**Task prompt**
For every record that follows, write out the text exactly and omit the picture, if one is present.

(Spatial reasoning data)
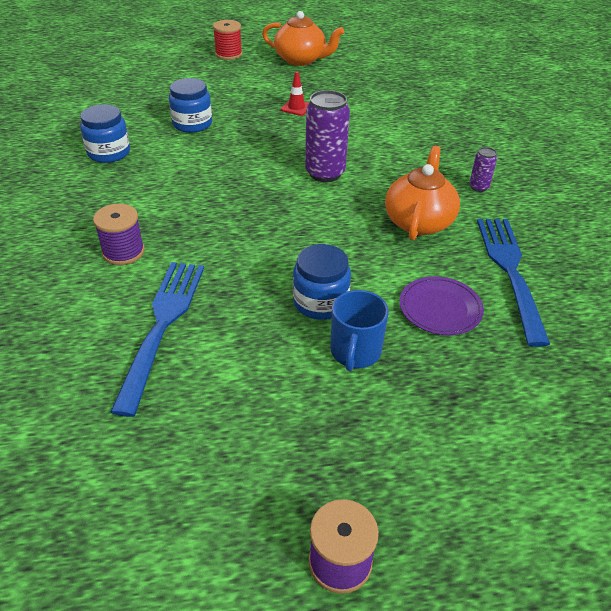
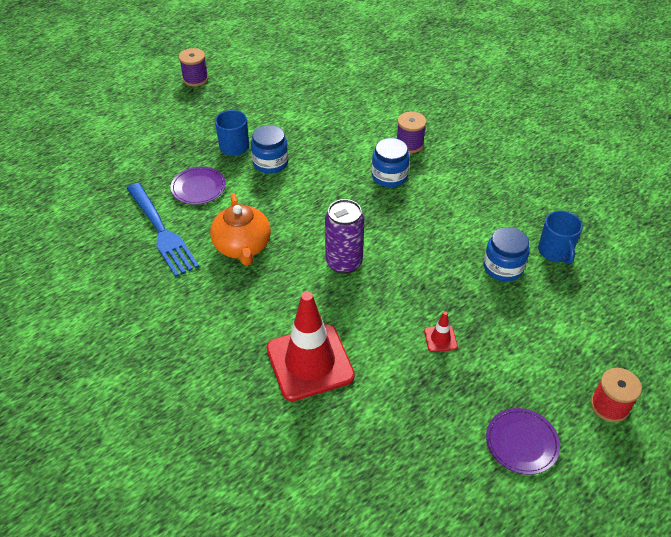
camera: 150 degrees right, 5 degrees up
(109, 153) = (521, 206): blue jar -> blue jar (389, 176)
(135, 118) = (555, 251): none -> blue mug
(162, 325) = (342, 119): blue fork -> none
(301, 60) = (522, 442): orange teapot -> purple plate
(410, 128) = (310, 362): none -> red traffic cone
(478, 187) = (210, 305): purple can -> none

**Reply to the task**
camera: 150 degrees right, 5 degrees up
(109, 153) = (521, 206): blue jar -> blue jar (389, 176)
(135, 118) = (555, 251): none -> blue mug
(162, 325) = (342, 119): blue fork -> none
(301, 60) = (522, 442): orange teapot -> purple plate
(410, 128) = (310, 362): none -> red traffic cone
(478, 187) = (210, 305): purple can -> none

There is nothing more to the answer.